How to complete this task - Please find all lines in the data that hold the string "gris" and copy them.

Records supplied -

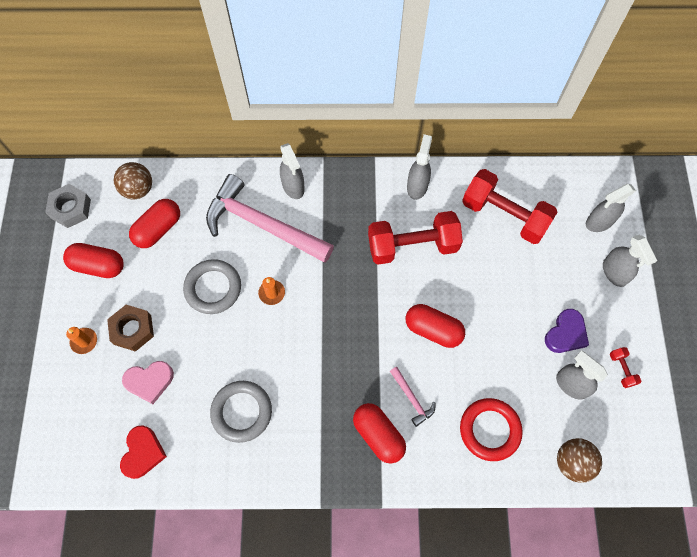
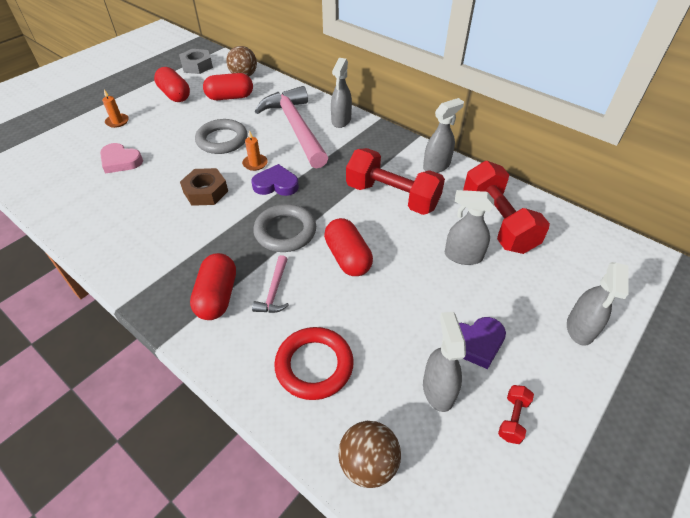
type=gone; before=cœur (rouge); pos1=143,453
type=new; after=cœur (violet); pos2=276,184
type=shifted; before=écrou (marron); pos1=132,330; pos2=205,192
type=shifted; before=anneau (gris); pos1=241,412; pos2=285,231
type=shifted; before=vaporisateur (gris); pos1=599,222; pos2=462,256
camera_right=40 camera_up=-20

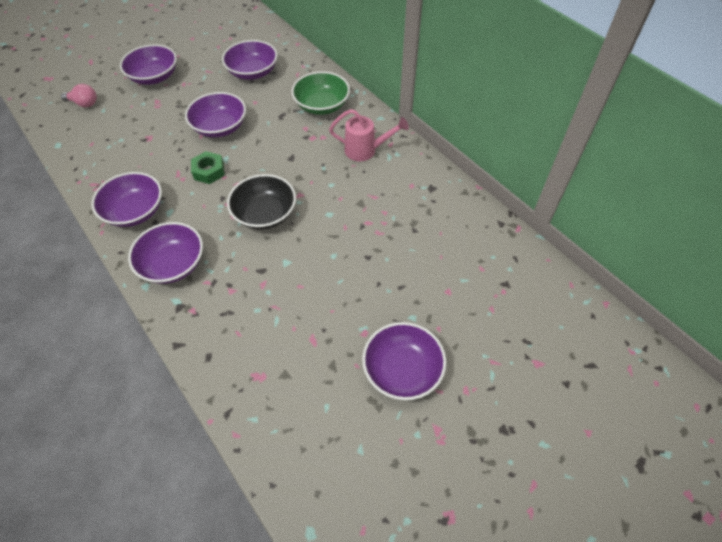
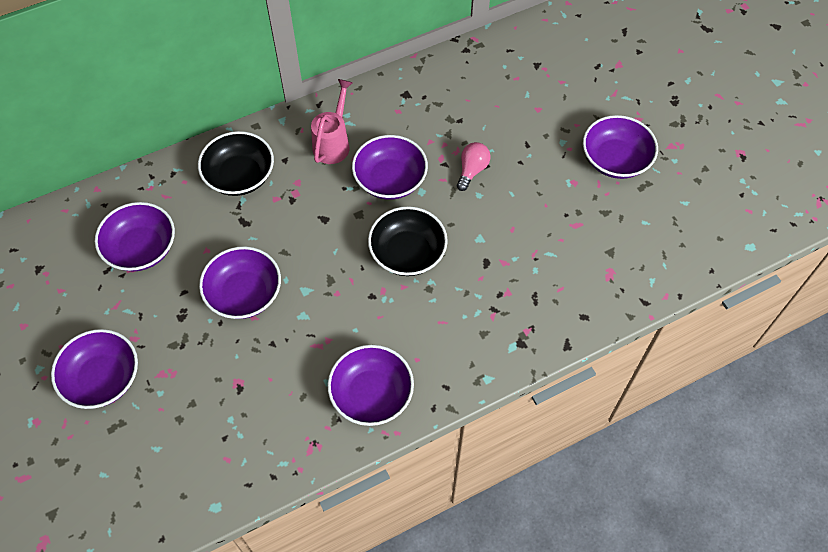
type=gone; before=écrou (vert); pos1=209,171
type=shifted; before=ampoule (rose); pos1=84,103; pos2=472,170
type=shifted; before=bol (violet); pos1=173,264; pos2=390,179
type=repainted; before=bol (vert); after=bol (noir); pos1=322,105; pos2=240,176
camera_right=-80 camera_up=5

The completed task -
type=shifted; before=anneau (gris); pos1=241,412; pos2=285,231
type=shifted; before=vaporisateur (gris); pos1=599,222; pos2=462,256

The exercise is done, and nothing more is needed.